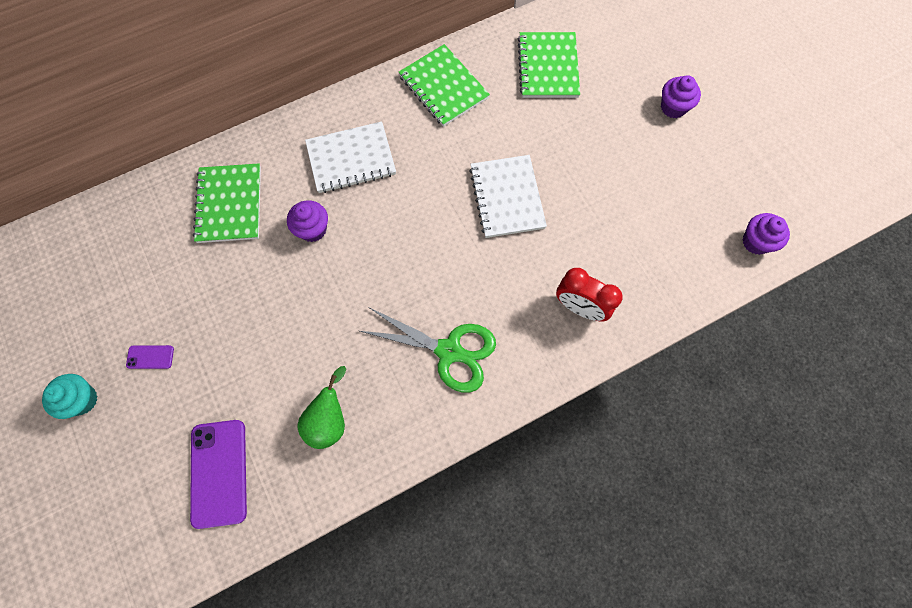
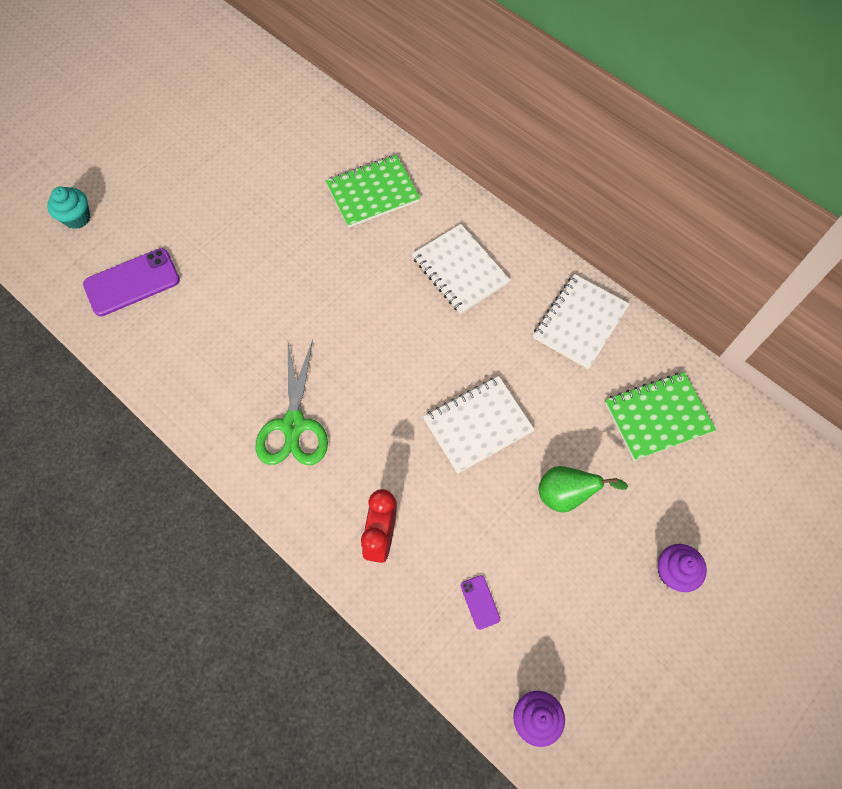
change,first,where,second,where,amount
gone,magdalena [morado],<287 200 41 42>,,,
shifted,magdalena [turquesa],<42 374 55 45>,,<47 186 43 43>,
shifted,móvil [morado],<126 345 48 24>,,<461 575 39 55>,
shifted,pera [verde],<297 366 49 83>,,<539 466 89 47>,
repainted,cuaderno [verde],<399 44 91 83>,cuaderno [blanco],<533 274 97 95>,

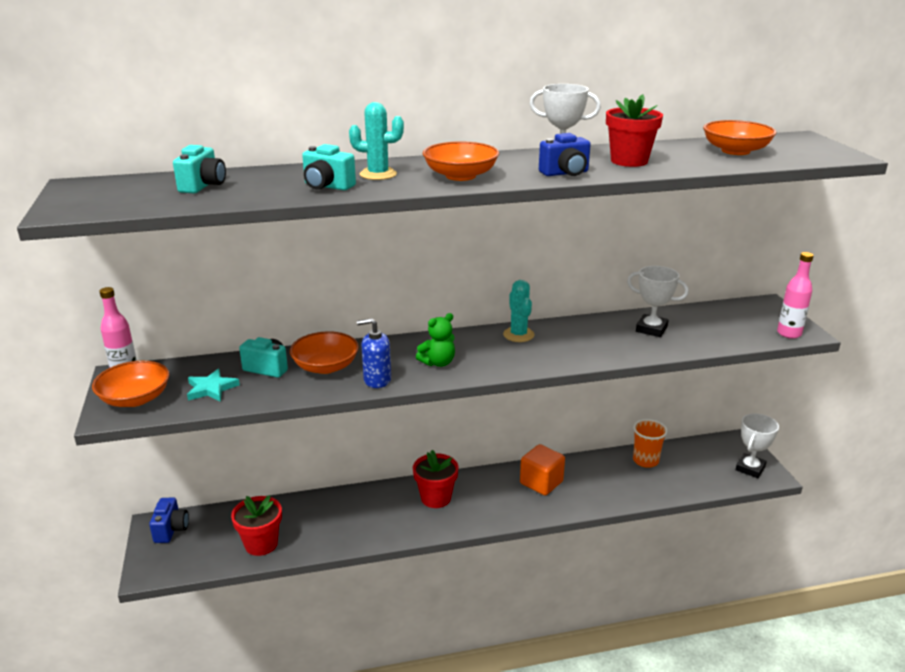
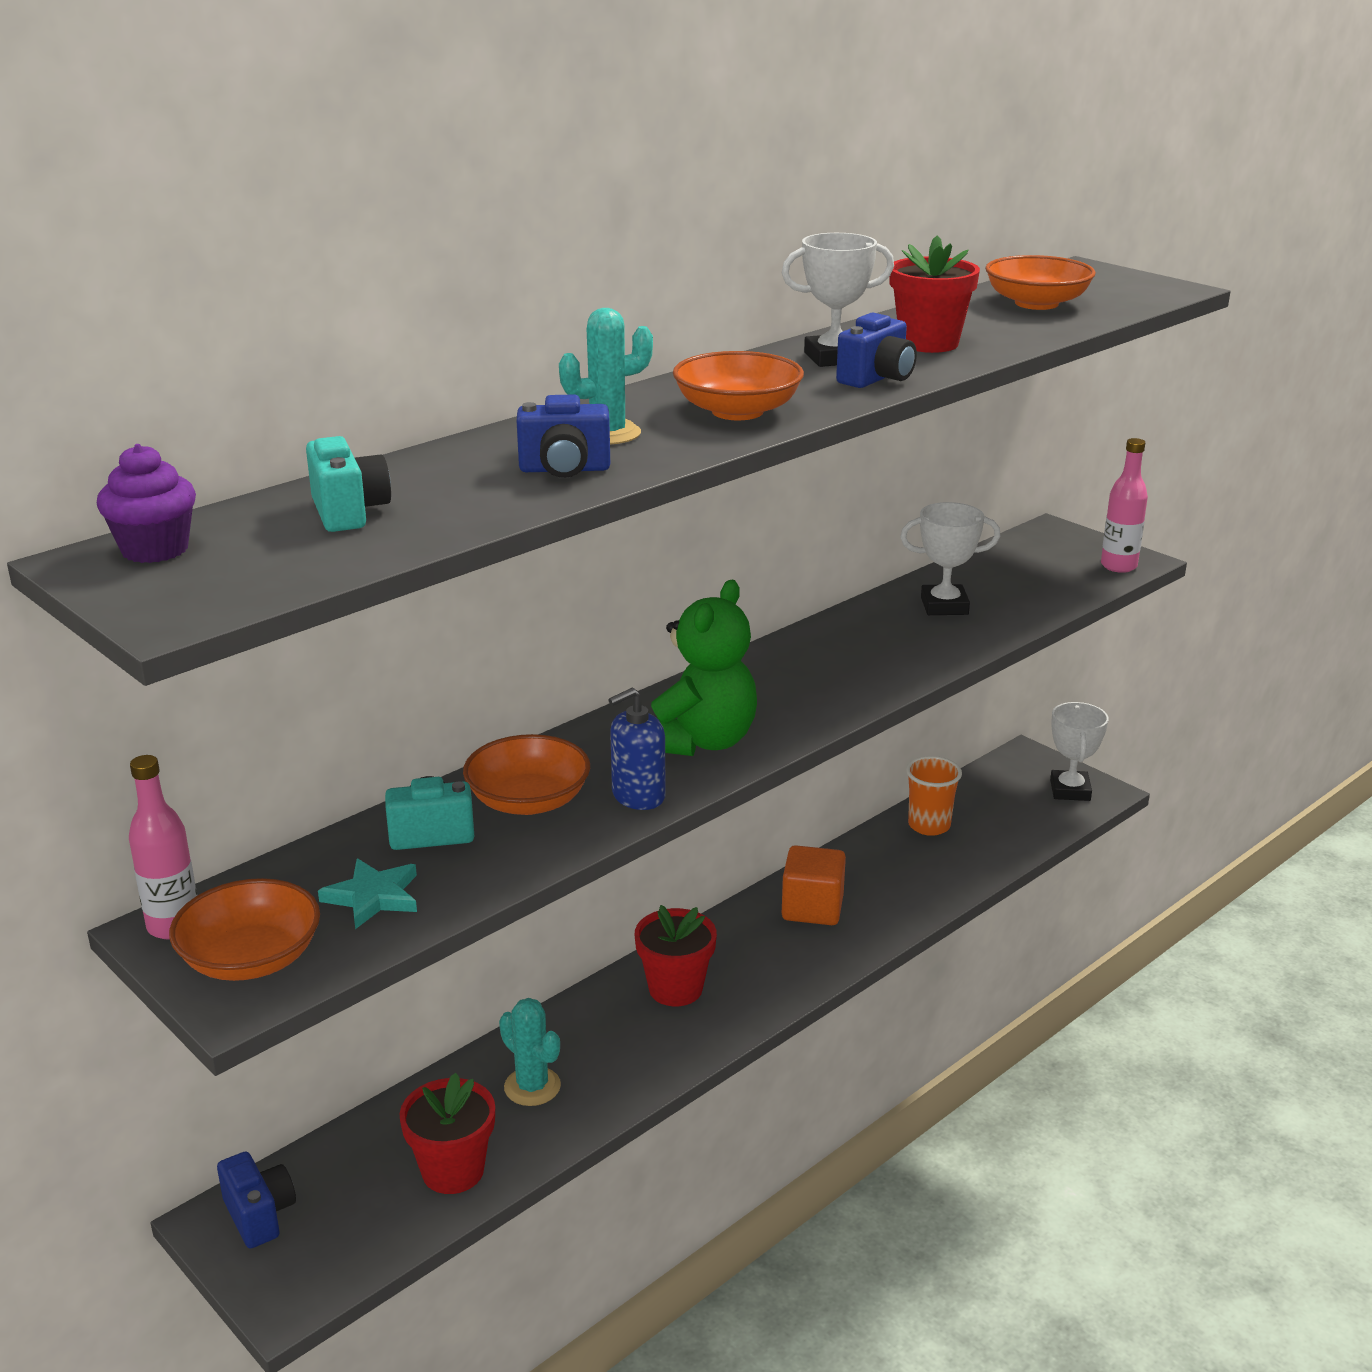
change,first,where,second,where,amount
new,,,magdalena [morado],<97 444 99 119>,
shifted,cactus [turquesa],<503 280 31 62>,,<499 998 62 108>,
repainted,cámara [turquesa],<302 144 54 46>,cámara [azul],<517 394 93 84>,
scaled,osito [verde],<416 313 39 54>,,<651 580 106 176>,x1.73

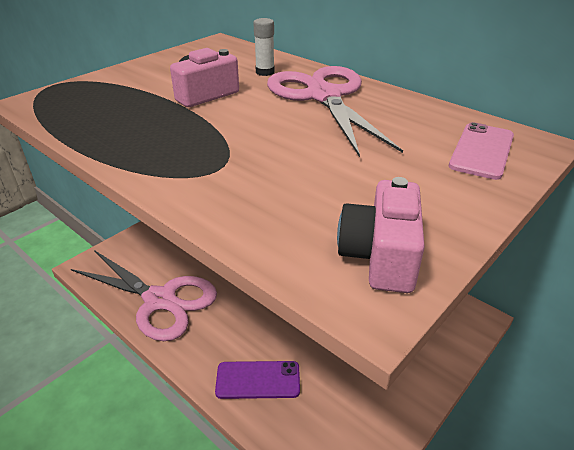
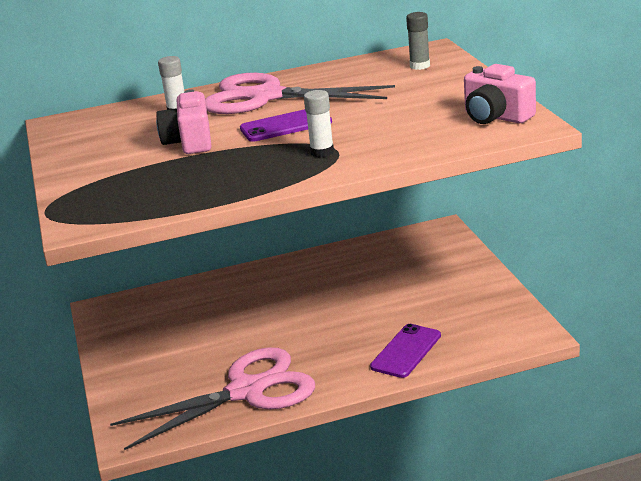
change,first,where,second,where,amount
new,,,móvil [morado],<240 109 92 33>,
new,,,barra de pegamento [blanco],<304 90 30 67>,
swapped,móvil [rosa],<449 122 65 58>,barra de pegamento [gris],<406 12 24 58>,

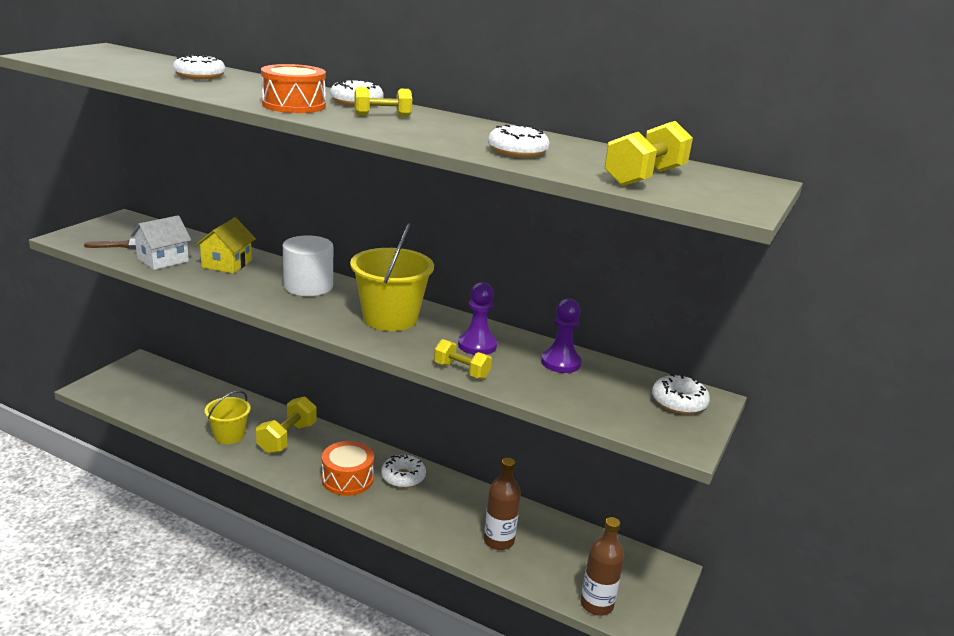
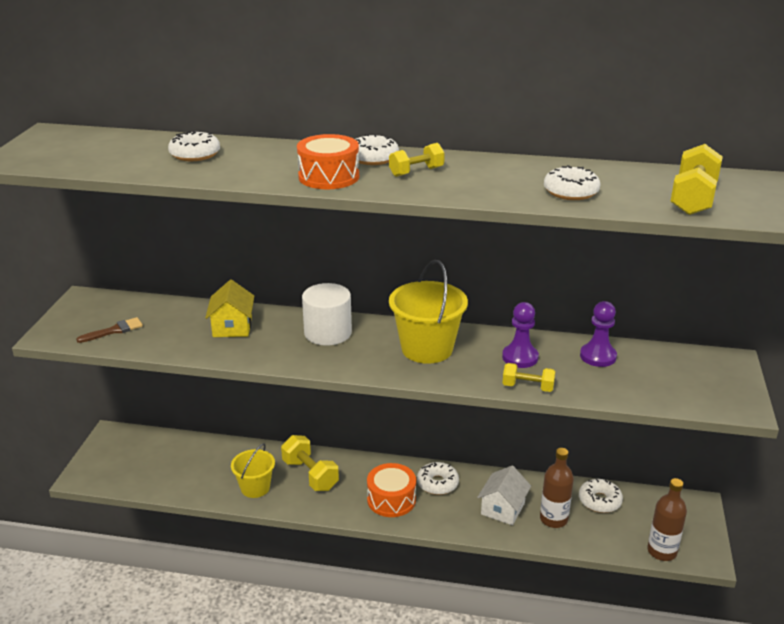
change,first,where,second,where,amount
shifted,casa [blanco],<130 215 61 55>,,<477 466 54 59>,
shifted,rosquilla [blanco],<652 374 58 40>,,<579 479 44 34>,
rotated,mancuerna [amarillo],<256 396 61 58>,,<281 435 58 56>,45 degrees counterclockwise

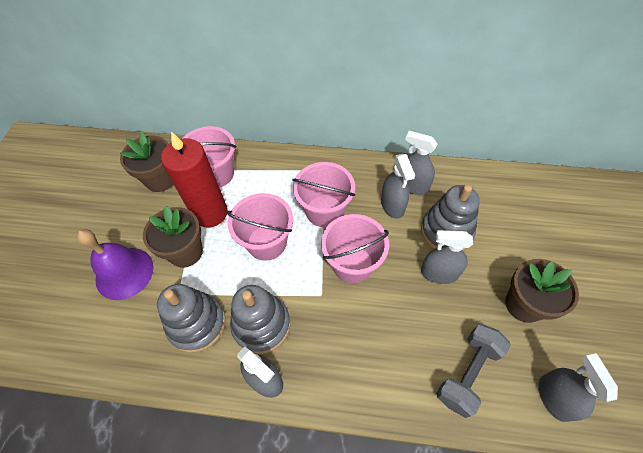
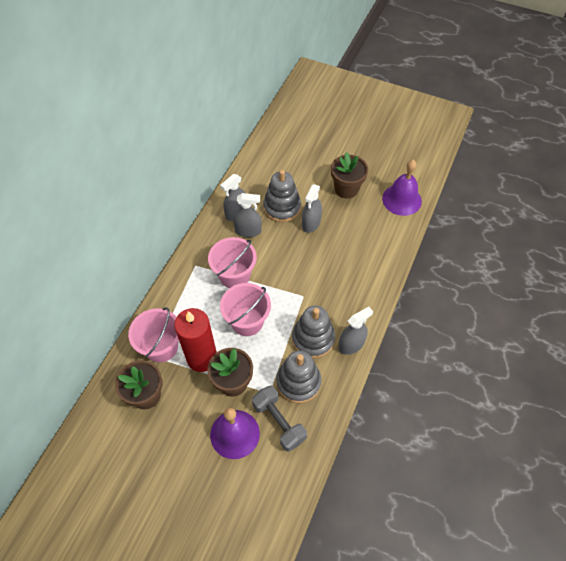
change,first,where,second,where,amount
gone,balde [rosa],<321 214 68 69>,,,
shifted,mancuerna [gris],<437 324 74 94>,,<252 385 55 67>,
swapped,pulverizador [gris],<538 353 80 69>,campana [morado],<382 160 40 56>,

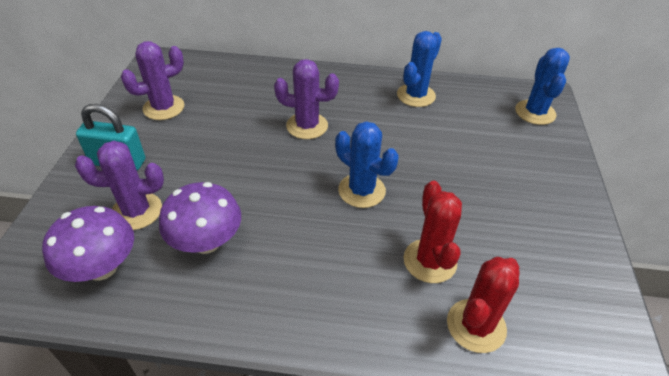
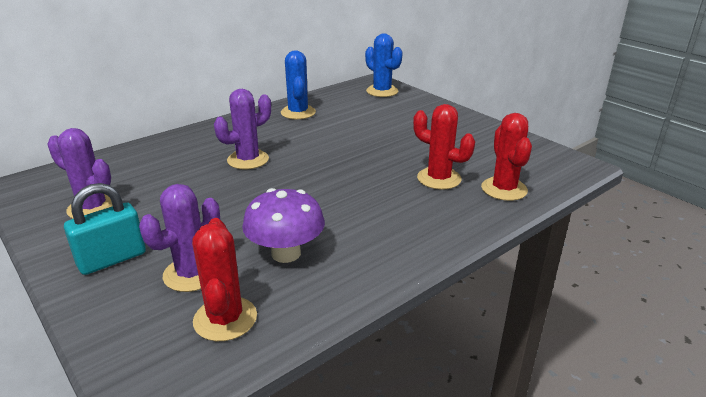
change,first,where,second,where,amount
gone,cactus [azul],<335 121 63 87>,,,
swapped,seta [morado],<42 206 92 76>,cactus [rojo],<192 218 65 123>,
rotated,cactus [morado],<121 41 63 79>,,<47 128 66 91>,75 degrees counterclockwise

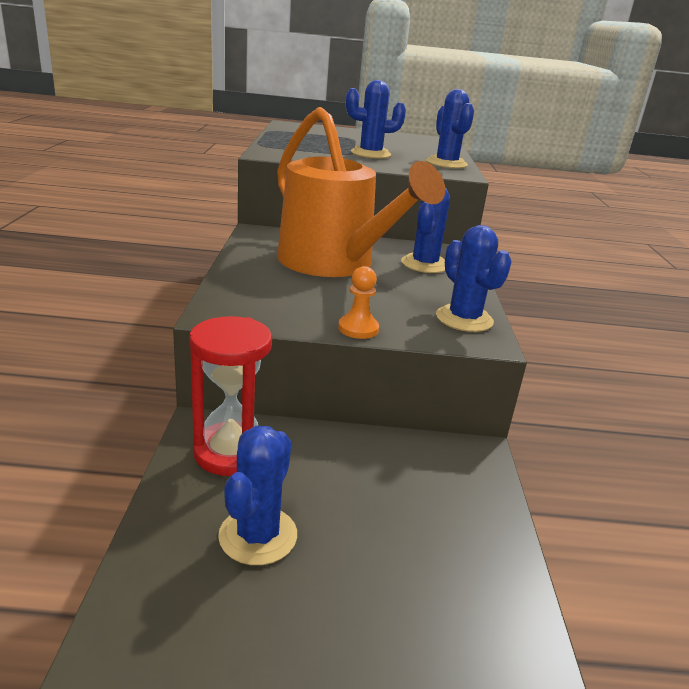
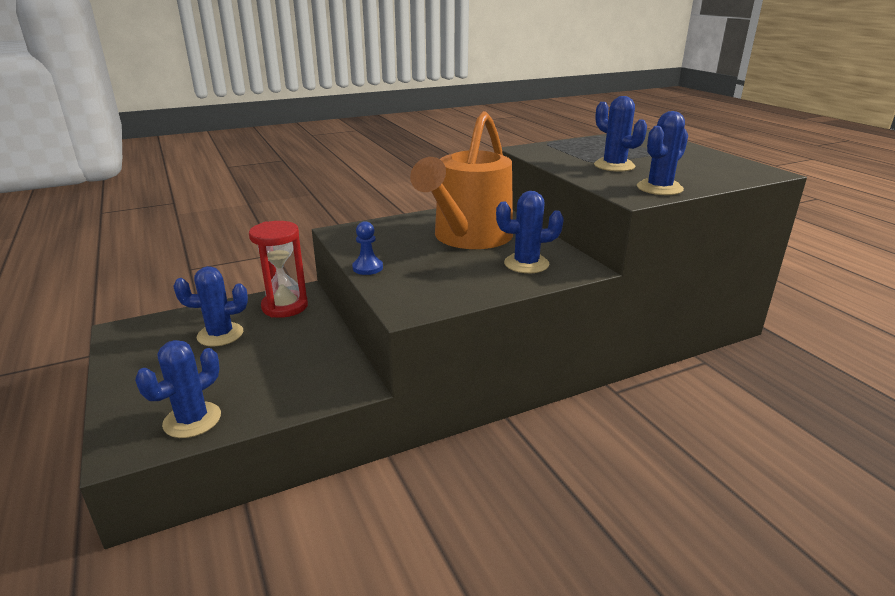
change,first,where,second,where,amount
shifted,cactus [azul],<436 225 76 107>,,<135 340 86 98>,
repainted,peón [naranja],<338 266 41 73>,peón [azul],<352 221 31 54>,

————

Leave out every picture and copy, exactly as written, the lines from the one with "shifted,pera [verde],<297 366" through the end of the records above.

(Answer section)
shifted,pera [verde],<297 366 49 83>,,<539 466 89 47>,
repainted,cuaderno [verde],<399 44 91 83>,cuaderno [blanco],<533 274 97 95>,

change,first,where,second,where,amount
new,,,magdalena [morado],<97 444 99 119>,
shifted,cactus [turquesa],<503 280 31 62>,,<499 998 62 108>,
repainted,cámara [turquesa],<302 144 54 46>,cámara [azul],<517 394 93 84>,
scaled,osito [verde],<416 313 39 54>,,<651 580 106 176>,x1.73

change,first,where,second,where,amount
new,,,móvil [morado],<240 109 92 33>,
new,,,barra de pegamento [blanco],<304 90 30 67>,
swapped,móvil [rosa],<449 122 65 58>,barra de pegamento [gris],<406 12 24 58>,

change,first,where,second,where,amount
shifted,casa [blanco],<130 215 61 55>,,<477 466 54 59>,
shifted,rosquilla [blanco],<652 374 58 40>,,<579 479 44 34>,
rotated,mancuerna [amarillo],<256 396 61 58>,,<281 435 58 56>,45 degrees counterclockwise

change,first,where,second,where,amount
gone,balde [rosa],<321 214 68 69>,,,
shifted,mancuerna [gris],<437 324 74 94>,,<252 385 55 67>,
swapped,pulverizador [gris],<538 353 80 69>,campana [morado],<382 160 40 56>,

change,first,where,second,where,amount
gone,cactus [azul],<335 121 63 87>,,,
swapped,seta [morado],<42 206 92 76>,cactus [rojo],<192 218 65 123>,
rotated,cactus [morado],<121 41 63 79>,,<47 128 66 91>,75 degrees counterclockwise

change,first,where,second,where,amount
shifted,cactus [azul],<436 225 76 107>,,<135 340 86 98>,
repainted,peón [naranja],<338 266 41 73>,peón [azul],<352 221 31 54>,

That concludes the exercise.